▶ _WHAT IS REQUIRED_:
Take every record and write it out again exactly, with no images included.

(Items from a data source)
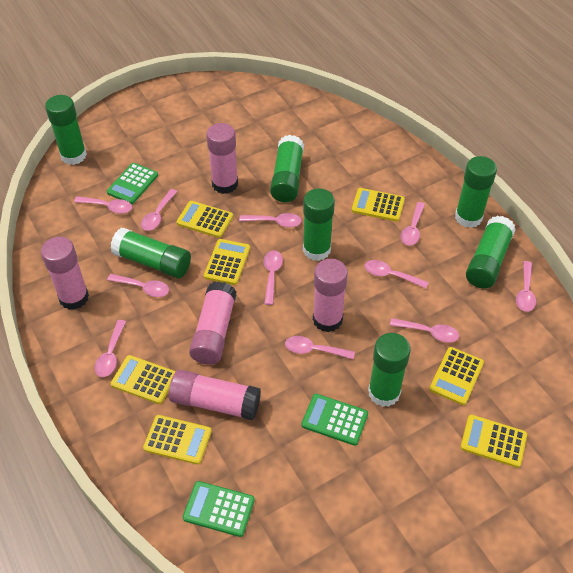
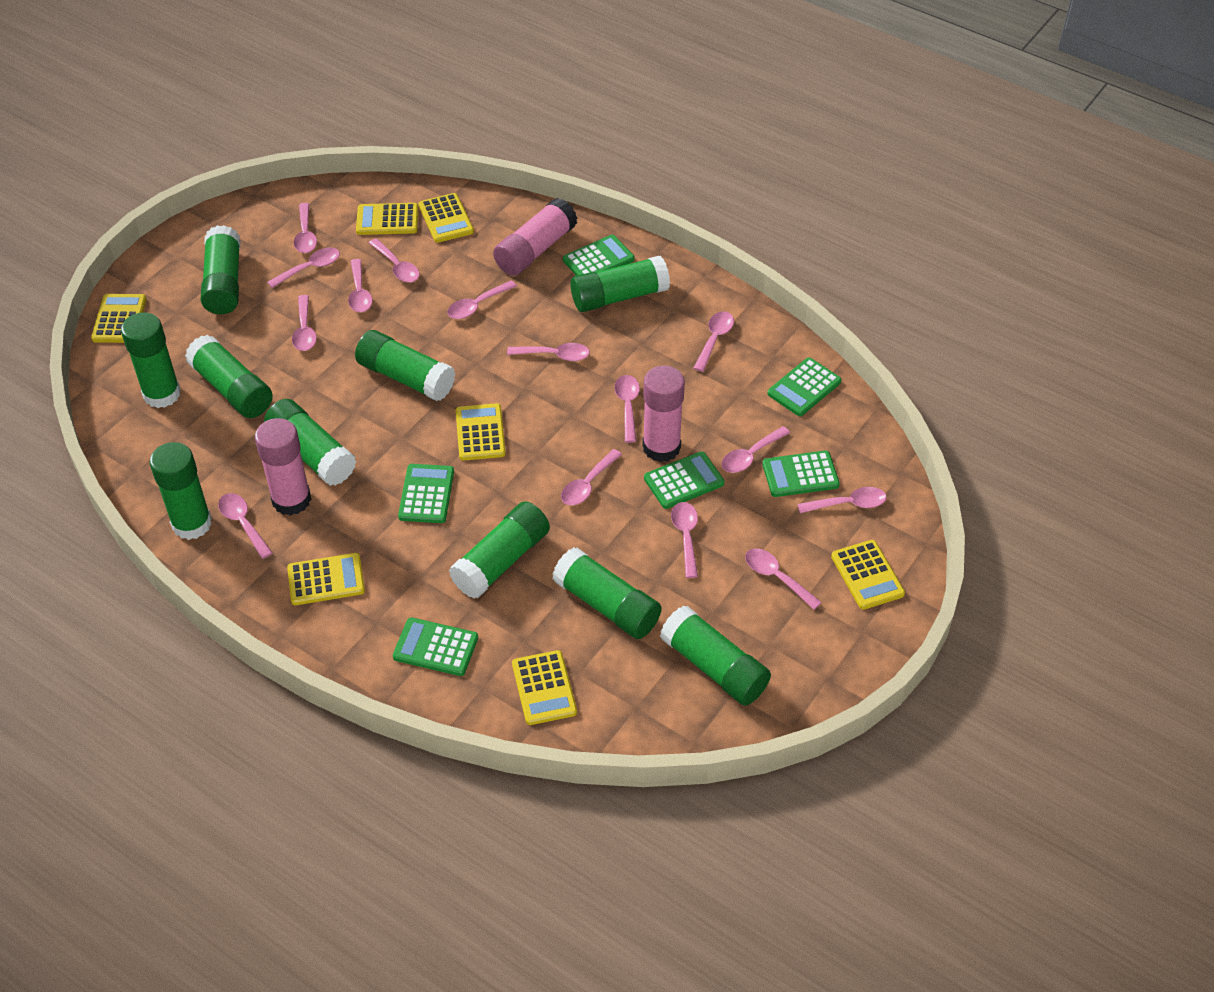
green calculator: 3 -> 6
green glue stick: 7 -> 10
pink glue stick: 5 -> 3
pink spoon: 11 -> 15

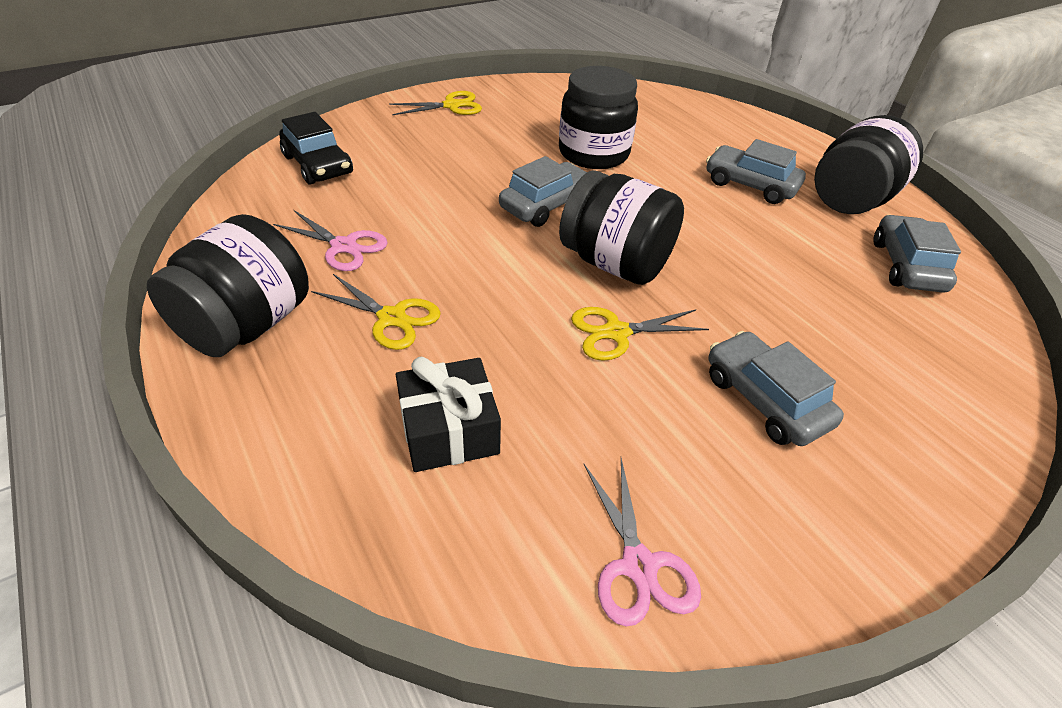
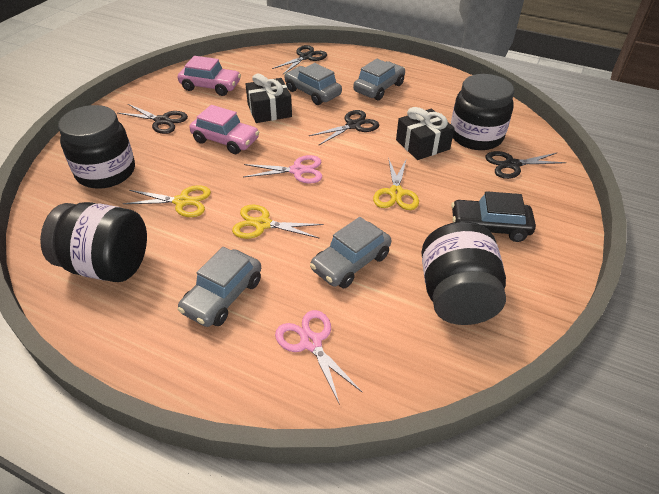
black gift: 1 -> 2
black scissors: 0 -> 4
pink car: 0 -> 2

▶ _EXPECTED ANSWER_:
green calculator: 3 -> 6
green glue stick: 7 -> 10
pink glue stick: 5 -> 3
pink spoon: 11 -> 15

black gift: 1 -> 2
black scissors: 0 -> 4
pink car: 0 -> 2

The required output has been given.